§ EXCERPTED RECORDS

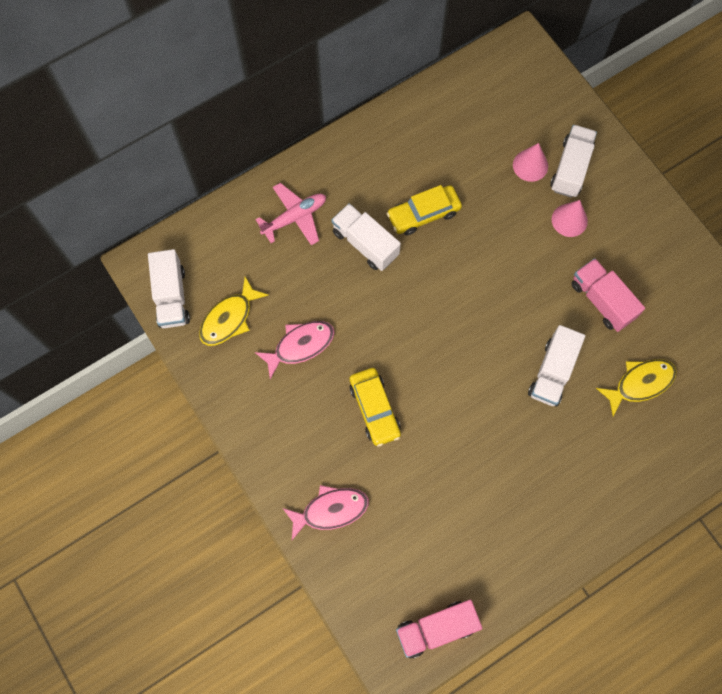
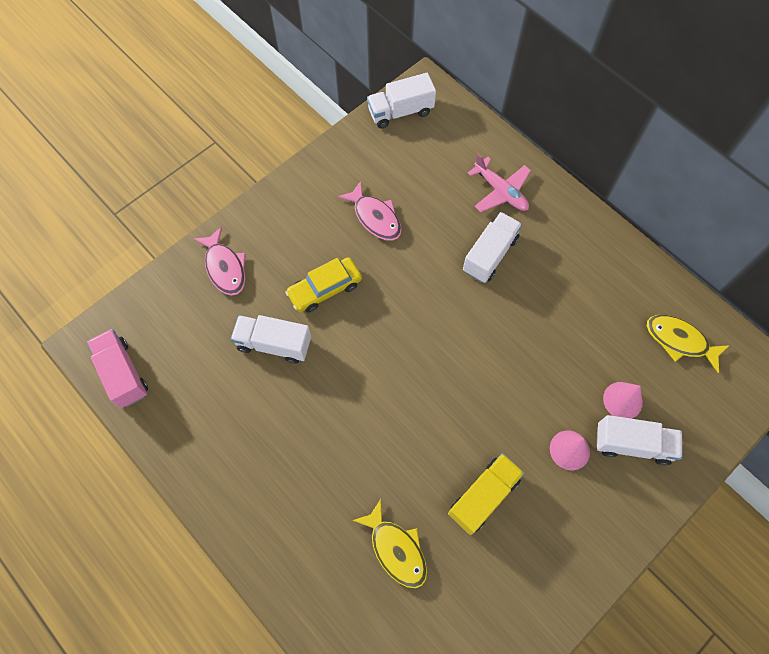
camera: 80 degrees right, 5 degrees down
yellow fish [199,277,268,346] -> yellow fish moved to [647,315,730,373]
yellow car [387,185,462,235] -> none
white truck [528,325,585,406] -> white truck moved to [231,315,311,364]
pink truck [571,258,645,332] -> yellow truck [448,453,525,535]

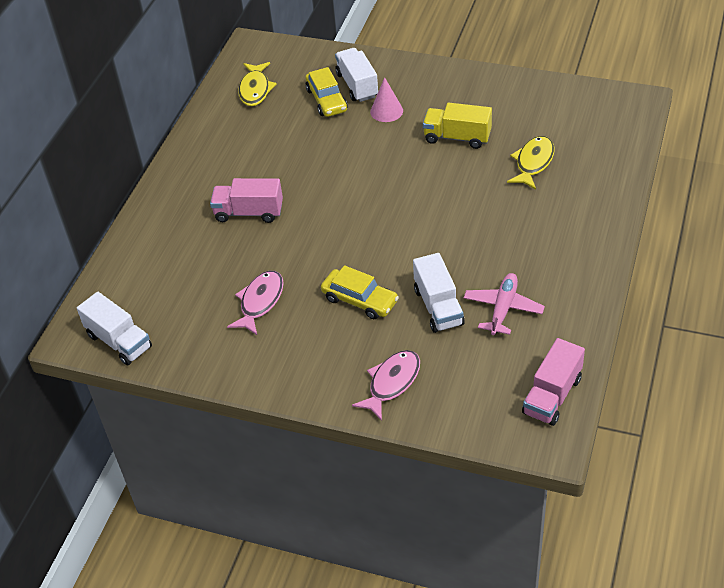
camera: 115 degrees left, 20 degrees down
white truck [463,212,522,283] -> pink truck [210,178,283,223]
pink plane [468,153,531,212] -> pink plane moved to [464,273,545,335]
pink cone [603,382,643,419] -> yellow car [305,67,347,117]

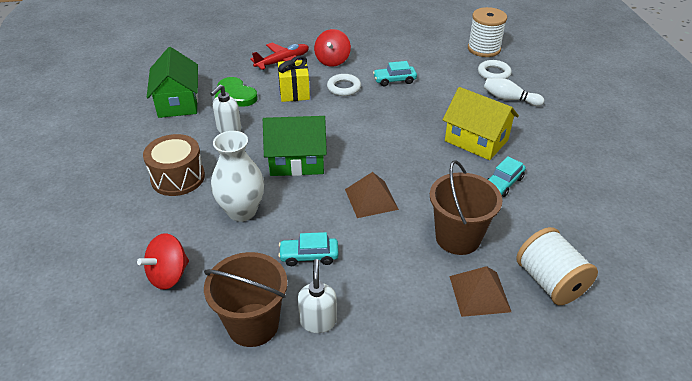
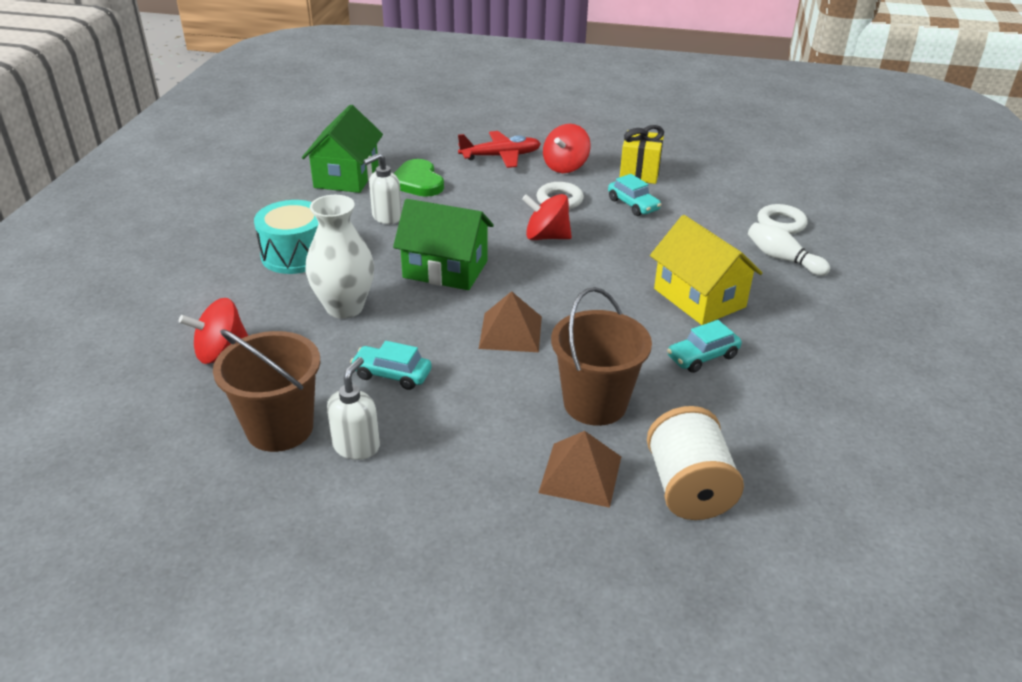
camera: 20 degrees right, 5 degrees down
brown drum [143,134,205,196] -> turquoise drum [254,200,319,274]
yellow gift [278,55,310,102] -> yellow gift moved to [620,125,664,184]
turquoise car [373,61,417,86] -> turquoise car turned 135 degrees counterclockwise [608,174,662,216]
white spool [468,7,507,57] -> none
none -> red spinning top [522,194,572,240]

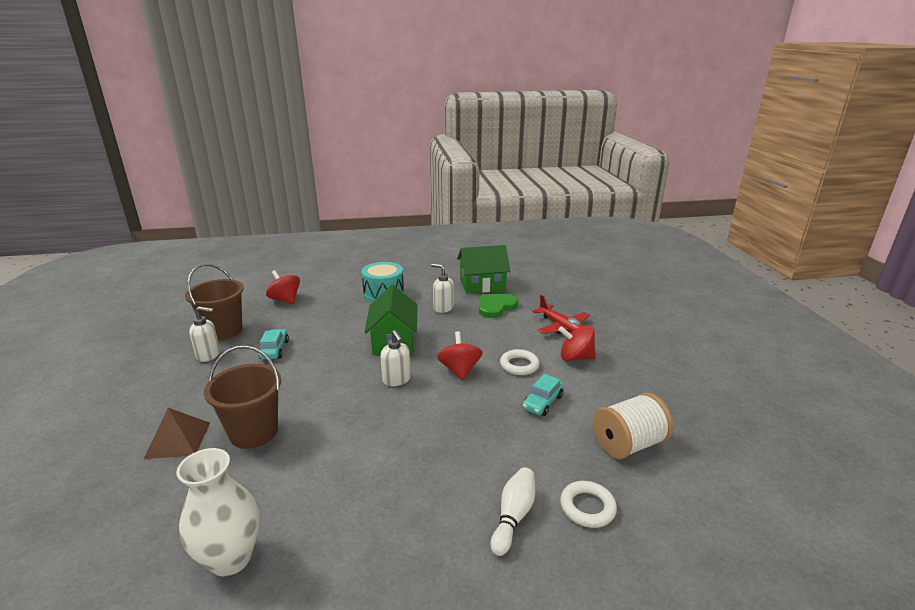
camera: 70 degrees right, 10 degrees down
white vase [305,195,374,319] -> white vase moved to [176,448,260,576]
brown pyramid [479,291,542,352] -> none
yellow gift [620,125,664,184] -> none
white spool [647,406,744,520] -> white spool moved to [593,392,673,459]
yellow house [650,215,763,325] -> none
turquoise car [667,320,742,373] -> none
none -> white soap dispenser [380,330,411,386]

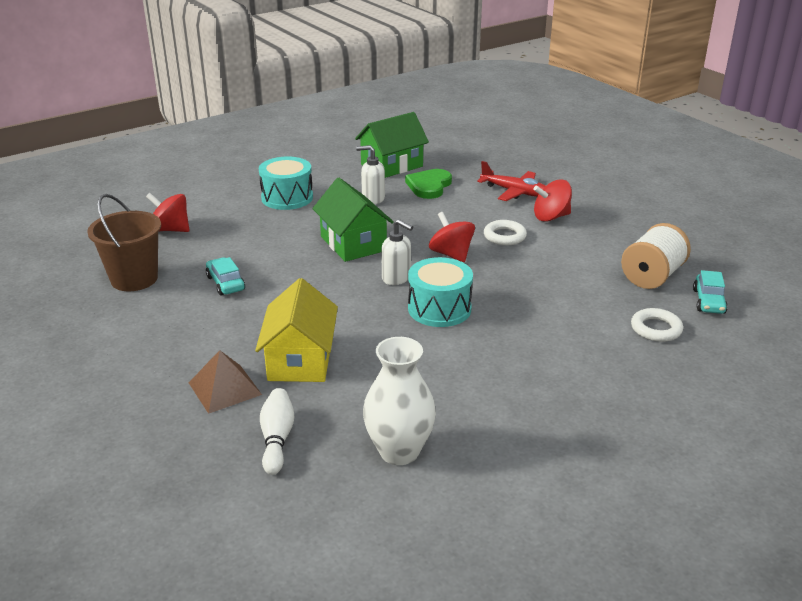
camera: 25 degrees left, 5 degrees up
white soap dispenser [189,307,220,362] -> none
brown bucket [204,345,281,449] -> yellow house [255,278,338,382]
white bowling pin [490,467,535,556] -> white bowling pin moved to [260,388,294,475]
turquoise car [522,374,564,416] -> turquoise car moved to [693,270,728,314]
none -> turquoise drum [408,257,473,327]

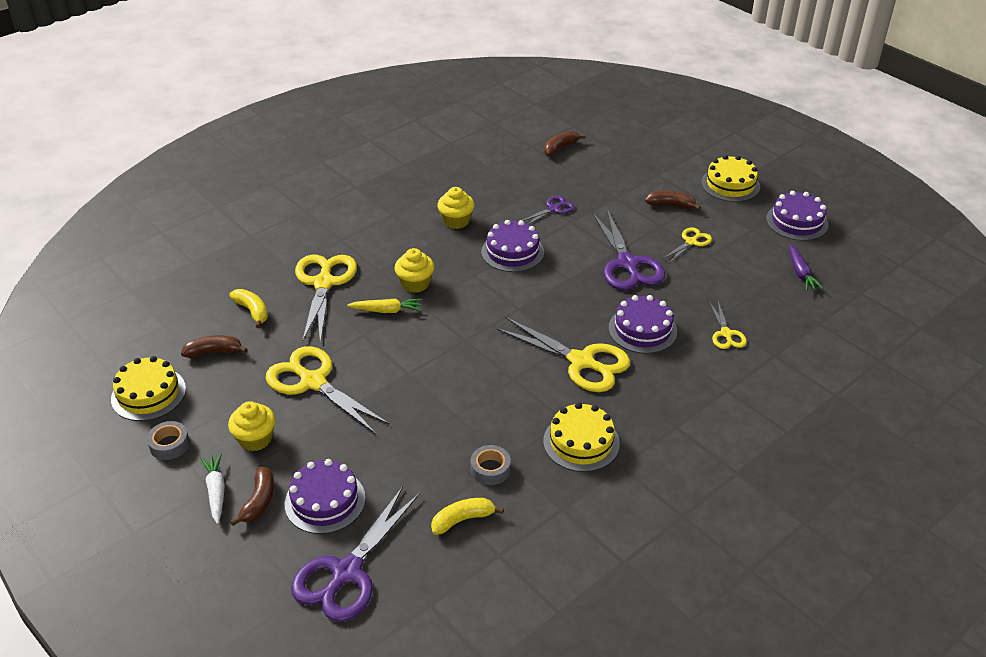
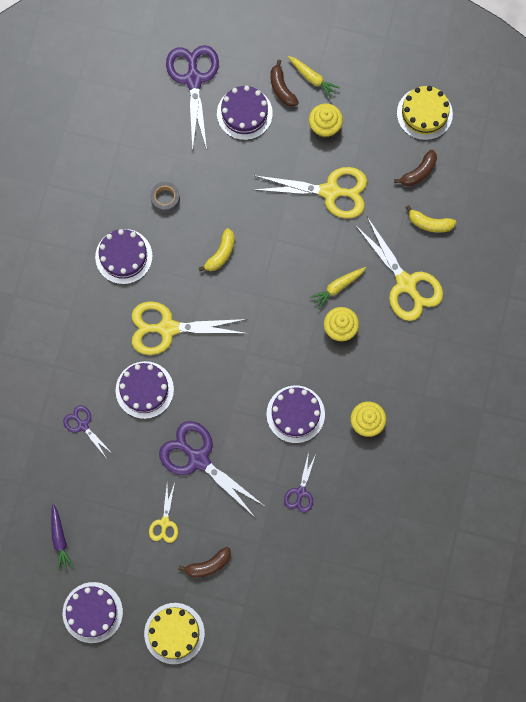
camera: 145 degrees right, 35 degrees up
grey tape [147,421,190,460] -> none
white carrot [200,453,225,524] -> yellow carrot [288,56,340,99]
yellow banana [431,498,504,535] -> yellow banana moved to [199,228,235,271]
yellow cake [543,402,620,472] -> purple cake [95,229,153,284]
brown banana [544,131,585,156] -> none
yellow scissors [709,301,747,349] -> purple scissors [63,405,113,459]
purple carrot [789,244,823,291] -> purple carrot turned 150 degrees counterclockwise [51,504,74,571]

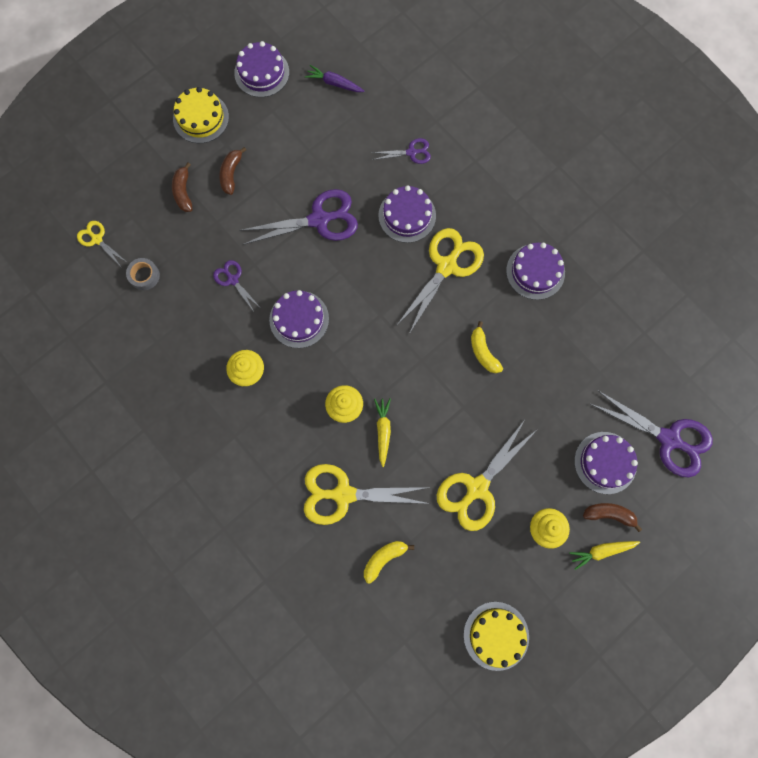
camera: 125 degrees right, 0 degrees up
yellow scissors [149,483,178,543] -> yellow scissors moved to [77,221,128,265]
grey tape [150,182,180,213] -> grey tape moved to [126,258,160,290]
brown banana [394,150,437,186] -> brown banana moved to [172,162,192,212]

§ TRY IT
From the opening line of the entries, copy each line exactly until the line with "camera: 125 degrees right, 0 degrees up", which is copied as well; leave out pictures.

§ ANSWER SECTION
camera: 80 degrees right, 5 degrees down
yellow fish [199,277,268,346] -> yellow fish moved to [647,315,730,373]
yellow car [387,185,462,235] -> none
white truck [528,325,585,406] -> white truck moved to [231,315,311,364]
pink truck [571,258,645,332] -> yellow truck [448,453,525,535]

camera: 115 degrees left, 20 degrees down
white truck [463,212,522,283] -> pink truck [210,178,283,223]
pink plane [468,153,531,212] -> pink plane moved to [464,273,545,335]
pink cone [603,382,643,419] -> yellow car [305,67,347,117]

camera: 20 degrees right, 5 degrees down
brown drum [143,134,205,196] -> turquoise drum [254,200,319,274]
yellow gift [278,55,310,102] -> yellow gift moved to [620,125,664,184]
turquoise car [373,61,417,86] -> turquoise car turned 135 degrees counterclockwise [608,174,662,216]
white spool [468,7,507,57] -> none
none -> red spinning top [522,194,572,240]

camera: 70 degrees right, 10 degrees down
white vase [305,195,374,319] -> white vase moved to [176,448,260,576]
brown pyramid [479,291,542,352] -> none
yellow gift [620,125,664,184] -> none
white spool [647,406,744,520] -> white spool moved to [593,392,673,459]
yellow house [650,215,763,325] -> none
turquoise car [667,320,742,373] -> none
none -> white soap dispenser [380,330,411,386]

camera: 25 degrees left, 5 degrees up
white soap dispenser [189,307,220,362] -> none
brown bucket [204,345,281,449] -> yellow house [255,278,338,382]
white bowling pin [490,467,535,556] -> white bowling pin moved to [260,388,294,475]
turquoise car [522,374,564,416] -> turquoise car moved to [693,270,728,314]
none -> turquoise drum [408,257,473,327]

camera: 145 degrees right, 35 degrees up
grey tape [147,421,190,460] -> none
white carrot [200,453,225,524] -> yellow carrot [288,56,340,99]
yellow banana [431,498,504,535] -> yellow banana moved to [199,228,235,271]
yellow cake [543,402,620,472] -> purple cake [95,229,153,284]
brown banana [544,131,585,156] -> none
yellow scissors [709,301,747,349] -> purple scissors [63,405,113,459]
purple carrot [789,244,823,291] -> purple carrot turned 150 degrees counterclockwise [51,504,74,571]

camera: 125 degrees right, 0 degrees up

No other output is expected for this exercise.